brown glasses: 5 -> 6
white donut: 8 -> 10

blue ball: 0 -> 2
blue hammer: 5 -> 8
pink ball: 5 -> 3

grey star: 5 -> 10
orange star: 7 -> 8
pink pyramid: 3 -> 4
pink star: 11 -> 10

...

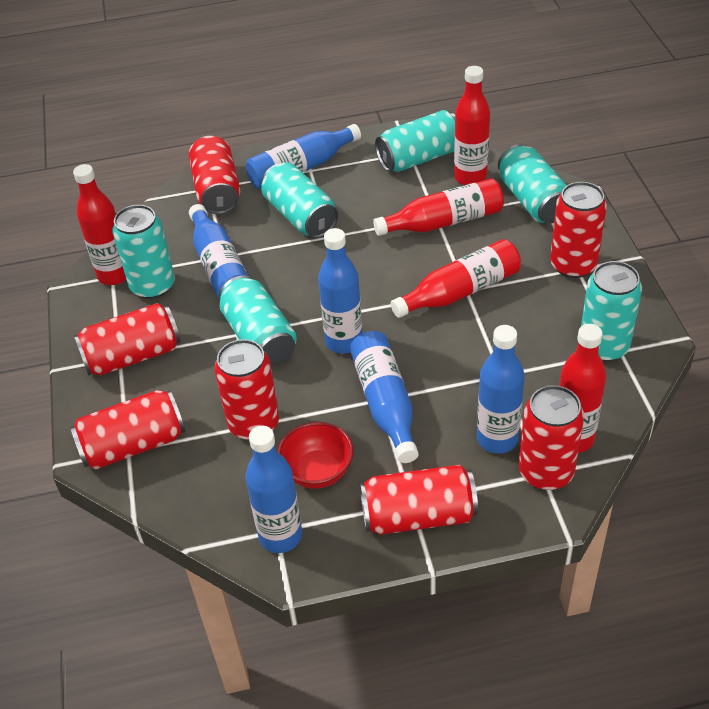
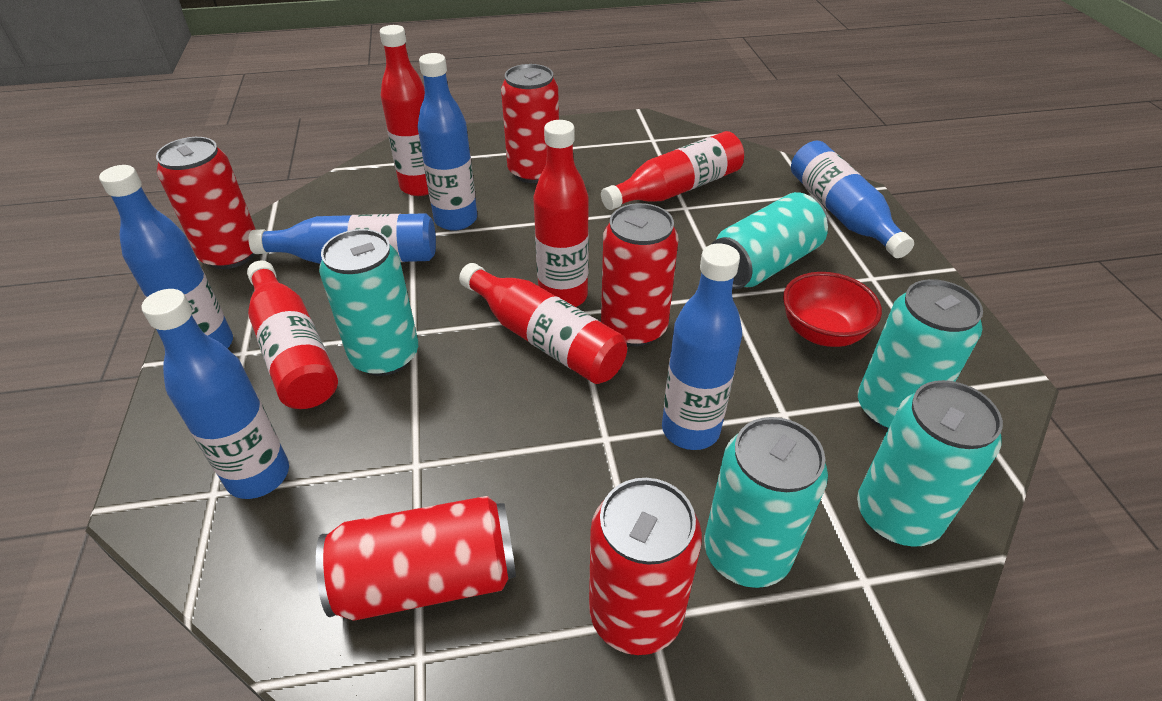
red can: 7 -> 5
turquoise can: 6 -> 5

TASK REQUIREMENTS:
Show each line of the material that includes the word "pink".

RESULT OF THIS EXERCISE:
pink ball: 5 -> 3
pink pyramid: 3 -> 4
pink star: 11 -> 10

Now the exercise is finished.